_Exercise aim_:
Look through the records below, and whenever a line contains "green", copy it.
* * * * * * * * *
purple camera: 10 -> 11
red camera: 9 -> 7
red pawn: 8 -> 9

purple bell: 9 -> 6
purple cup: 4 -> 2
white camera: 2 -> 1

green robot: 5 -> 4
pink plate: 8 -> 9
* * * * * * * * *
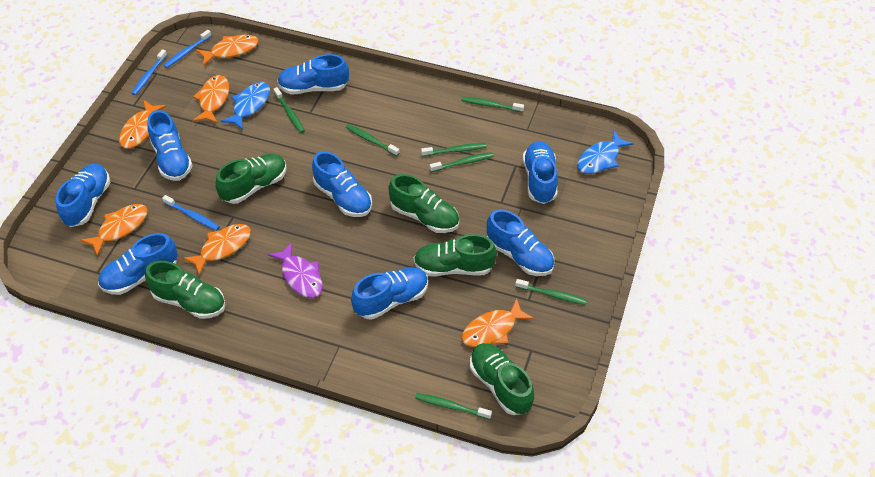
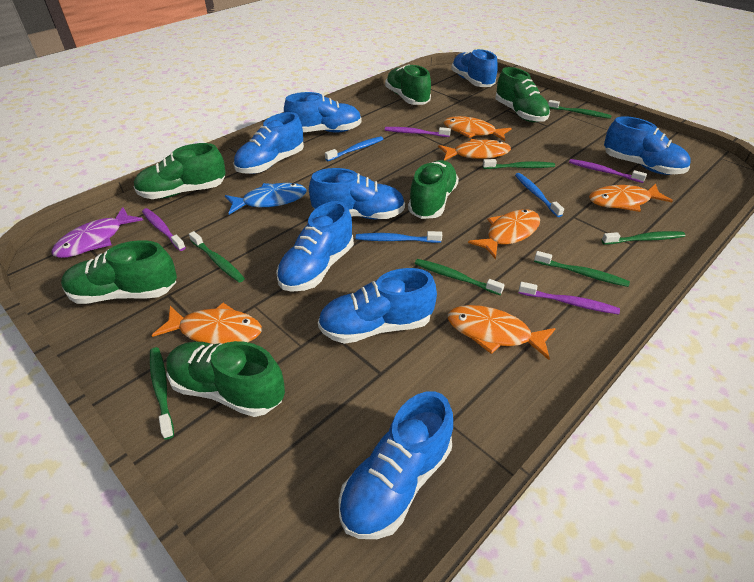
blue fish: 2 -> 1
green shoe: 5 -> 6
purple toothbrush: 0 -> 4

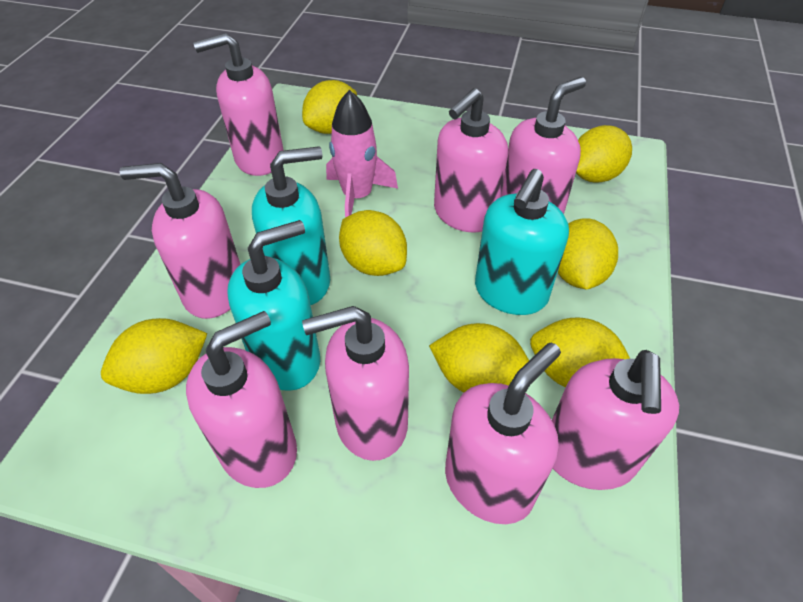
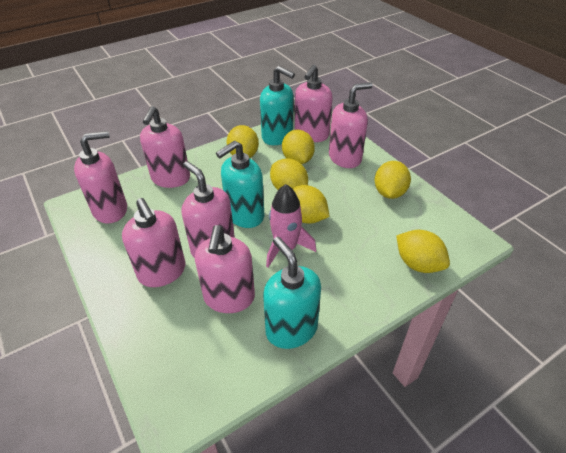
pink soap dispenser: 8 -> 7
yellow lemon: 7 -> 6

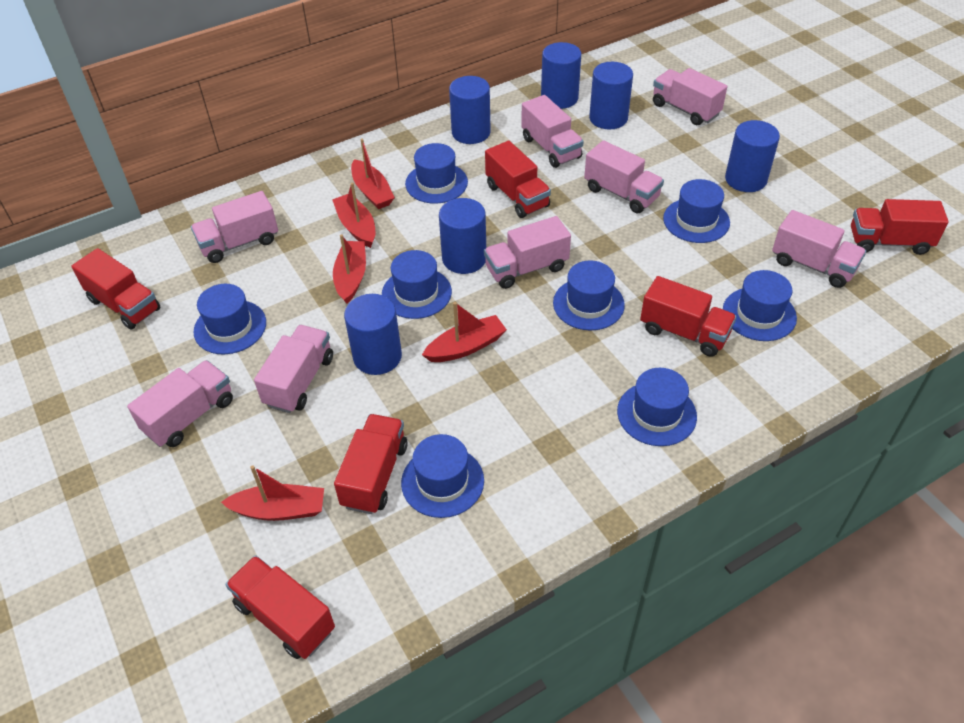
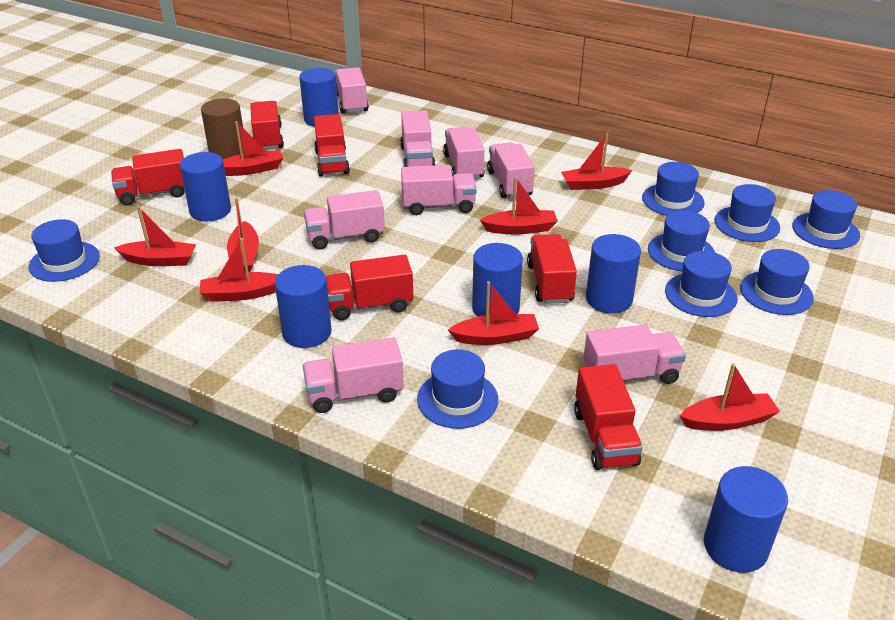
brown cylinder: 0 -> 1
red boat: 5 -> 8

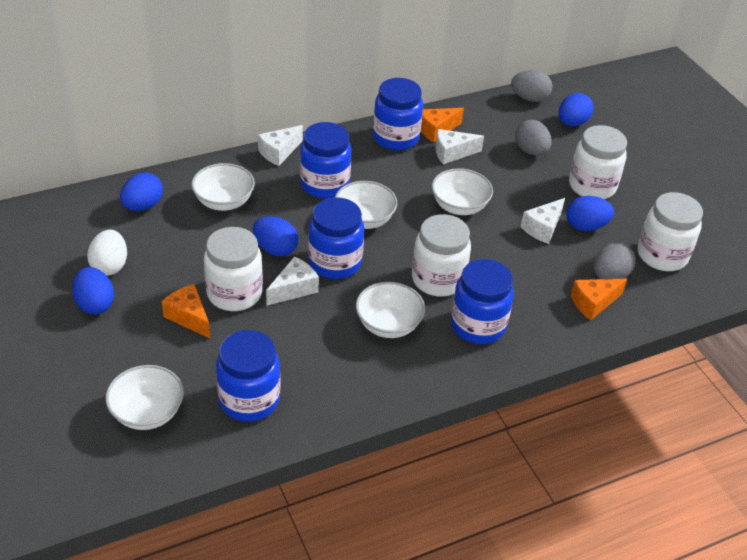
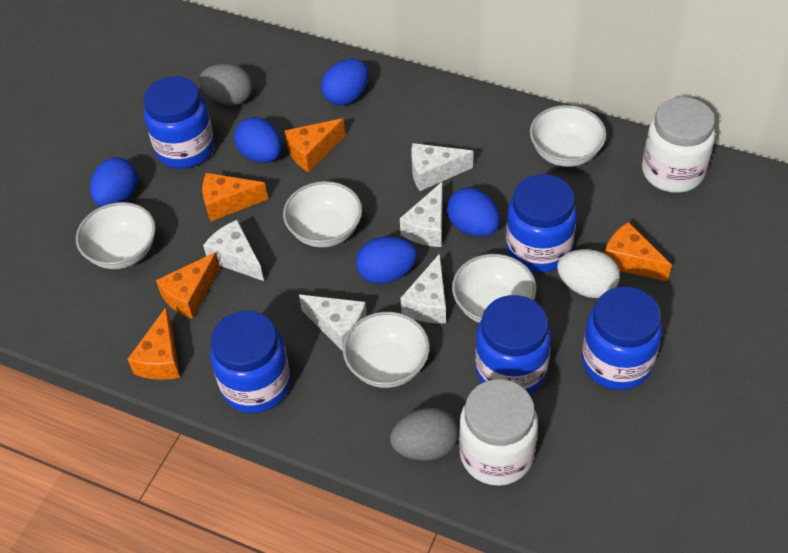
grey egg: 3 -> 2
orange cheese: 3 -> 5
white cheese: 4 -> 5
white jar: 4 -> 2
* * * * * * * * *
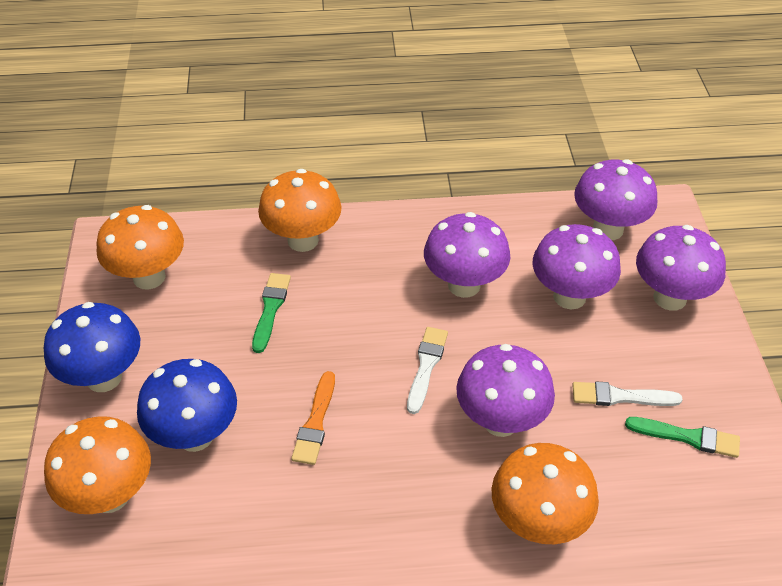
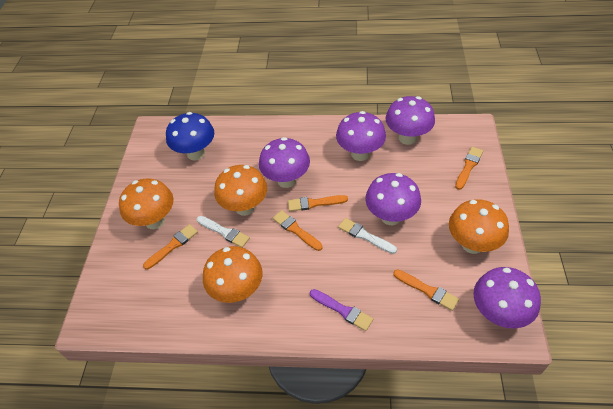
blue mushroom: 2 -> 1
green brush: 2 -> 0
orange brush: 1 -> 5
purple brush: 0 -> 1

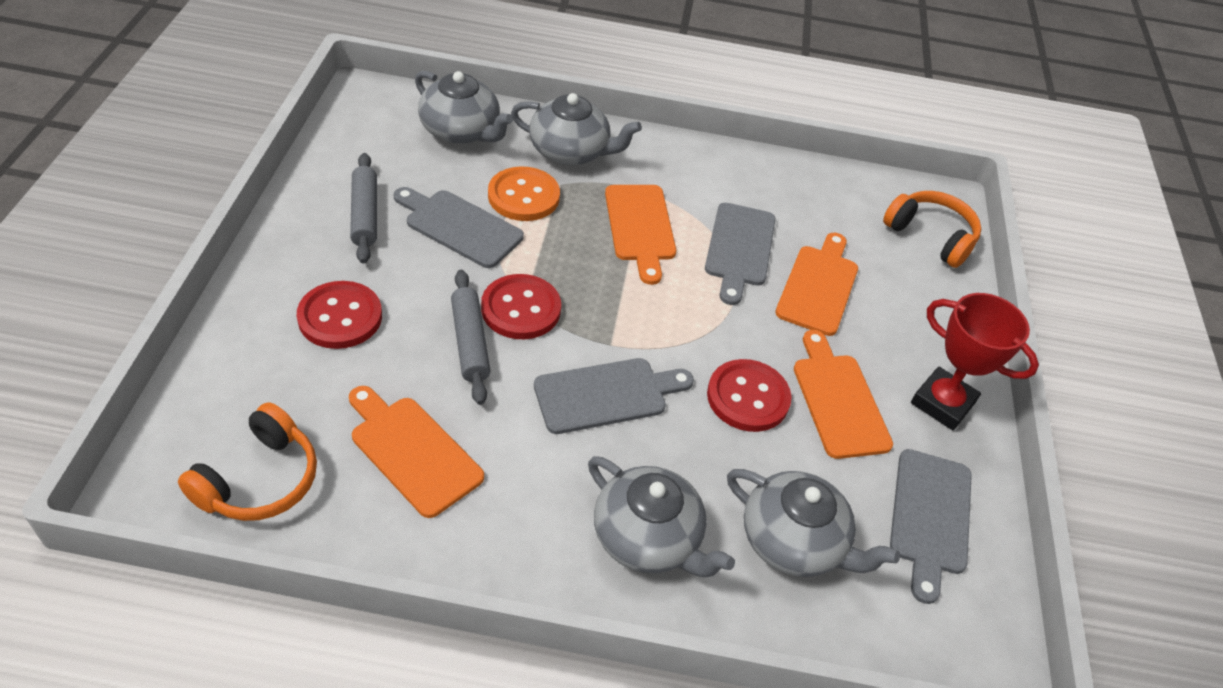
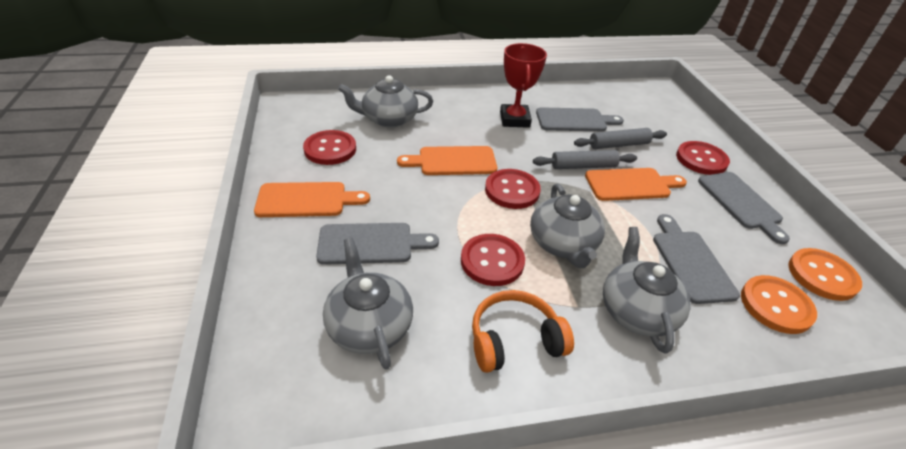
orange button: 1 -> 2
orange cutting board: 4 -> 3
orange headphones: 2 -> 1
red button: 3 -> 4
* * * * * * * * *
_Exercise output_:
green robot: 5 -> 4
green shoe: 5 -> 6
green brush: 2 -> 0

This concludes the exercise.